• **Assignment**: Please find the lines in the entries below that contain the word "plate", and copy each one.

• **Data section**:
════════════════

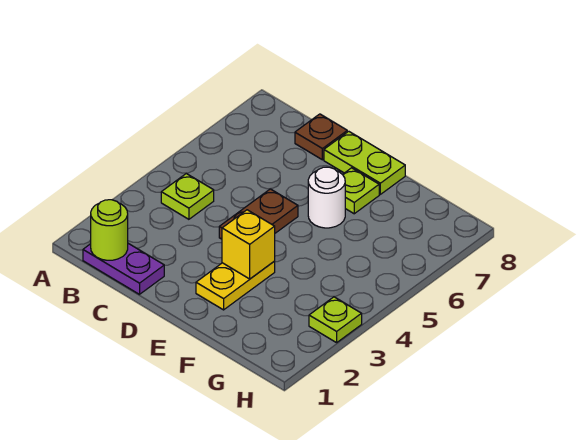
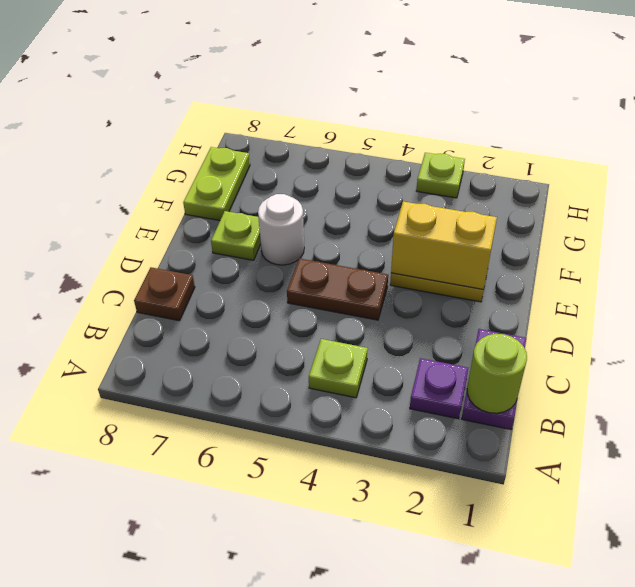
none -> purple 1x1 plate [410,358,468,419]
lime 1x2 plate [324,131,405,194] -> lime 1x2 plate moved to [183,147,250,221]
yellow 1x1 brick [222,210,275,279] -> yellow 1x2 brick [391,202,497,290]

════════════════

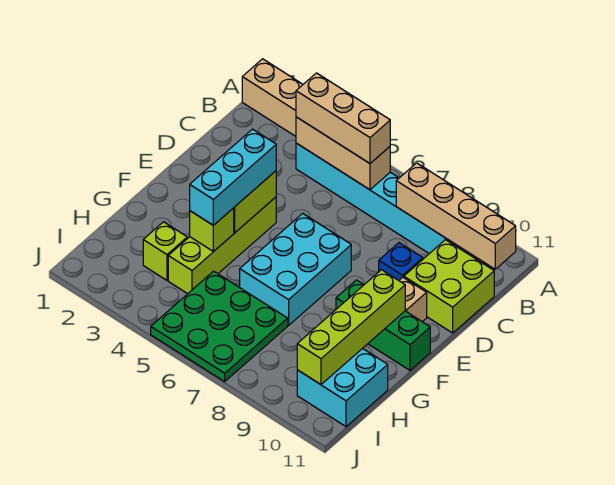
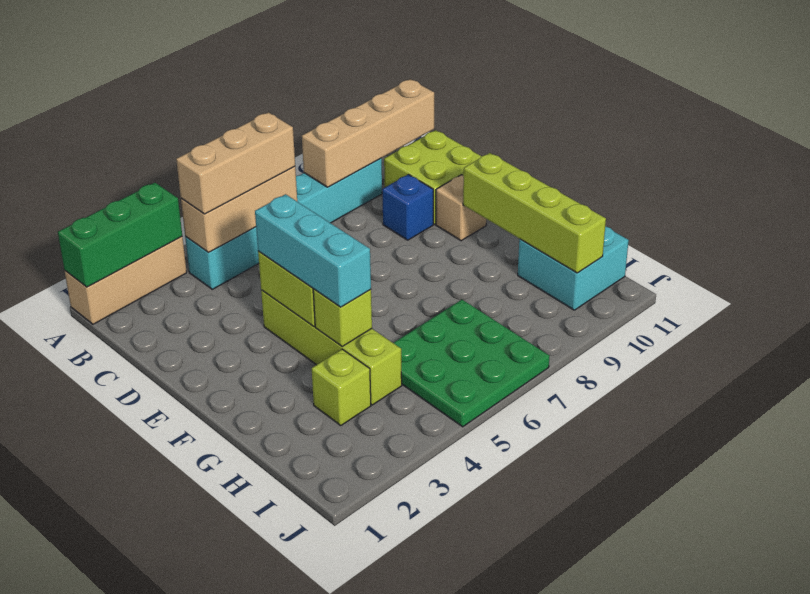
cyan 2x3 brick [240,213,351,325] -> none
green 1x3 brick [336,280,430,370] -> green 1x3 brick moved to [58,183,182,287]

════════════════

• **Solution for this exercise**:
none -> purple 1x1 plate [410,358,468,419]
lime 1x2 plate [324,131,405,194] -> lime 1x2 plate moved to [183,147,250,221]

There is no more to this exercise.